- [What to do]
Each line of the data that includes the string "turned" is to be copied out.

- [Available data]
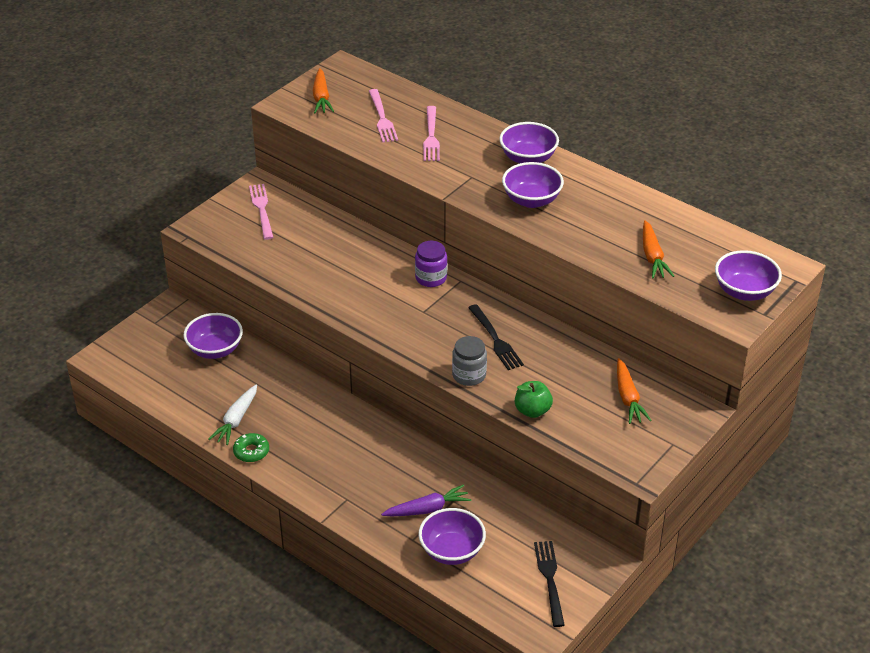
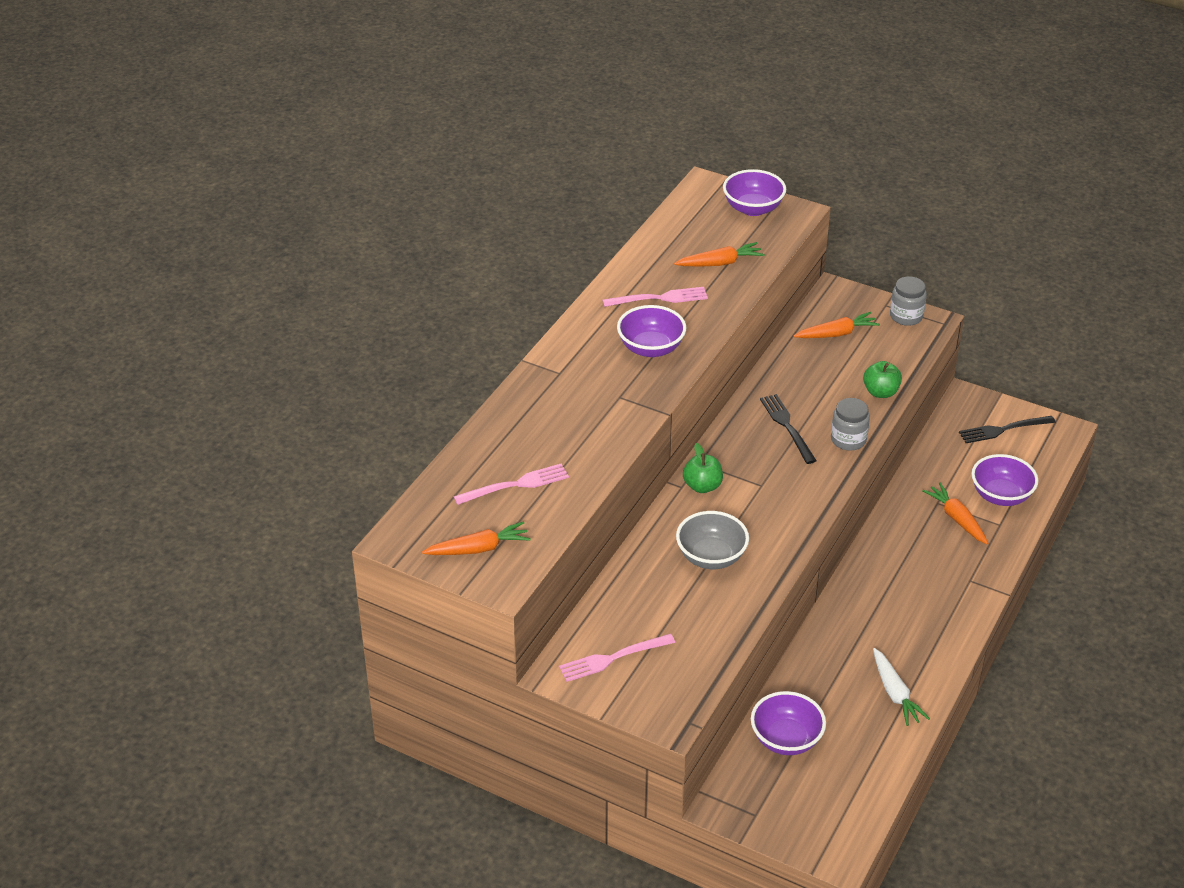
camera: 100 degrees left, 0 degrees up
(236, 420) = (895, 693): white carrot -> white carrot turned 60 degrees clockwise
(251, 451) = (937, 669): green donut -> none
(347, 270) = (711, 557): none -> grey bowl
(427, 509) = (956, 519): purple carrot -> orange carrot
(431, 136) = (546, 437): pink fork -> pink fork (659, 298)
(431, 278) = (702, 486): purple jar -> green apple
(495, 339) = (787, 426): black fork -> black fork turned 75 degrees counterclockwise
(528, 158) = (572, 357): purple bowl -> none
(651, 455) = (906, 316): none -> grey jar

- [Output below]
(236, 420) = (895, 693): white carrot -> white carrot turned 60 degrees clockwise
(495, 339) = (787, 426): black fork -> black fork turned 75 degrees counterclockwise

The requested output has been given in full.